## Task to carry out
The entries are to be written out word for word, with their images left out.
START Information supplied
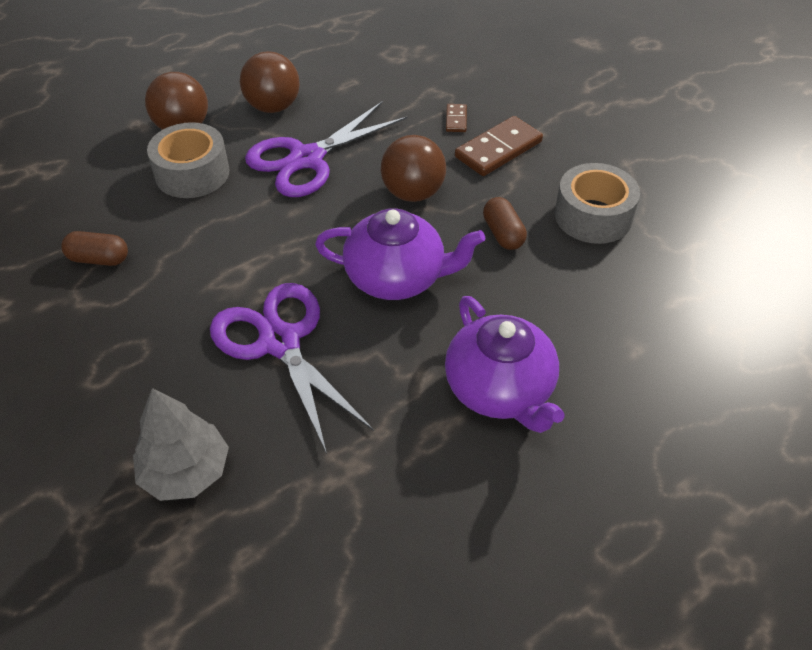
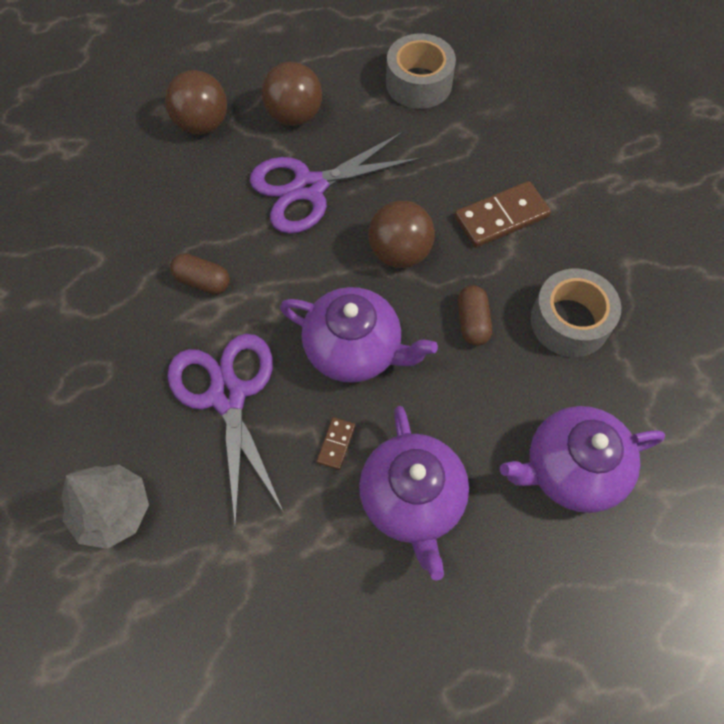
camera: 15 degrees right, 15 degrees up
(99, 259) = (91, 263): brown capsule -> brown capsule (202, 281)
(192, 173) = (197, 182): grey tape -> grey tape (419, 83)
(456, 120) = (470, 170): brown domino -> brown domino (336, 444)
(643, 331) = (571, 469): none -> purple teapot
END Information supplied
## Worked solution
camera: 15 degrees right, 15 degrees up
(99, 259) = (91, 263): brown capsule -> brown capsule (202, 281)
(192, 173) = (197, 182): grey tape -> grey tape (419, 83)
(456, 120) = (470, 170): brown domino -> brown domino (336, 444)
(643, 331) = (571, 469): none -> purple teapot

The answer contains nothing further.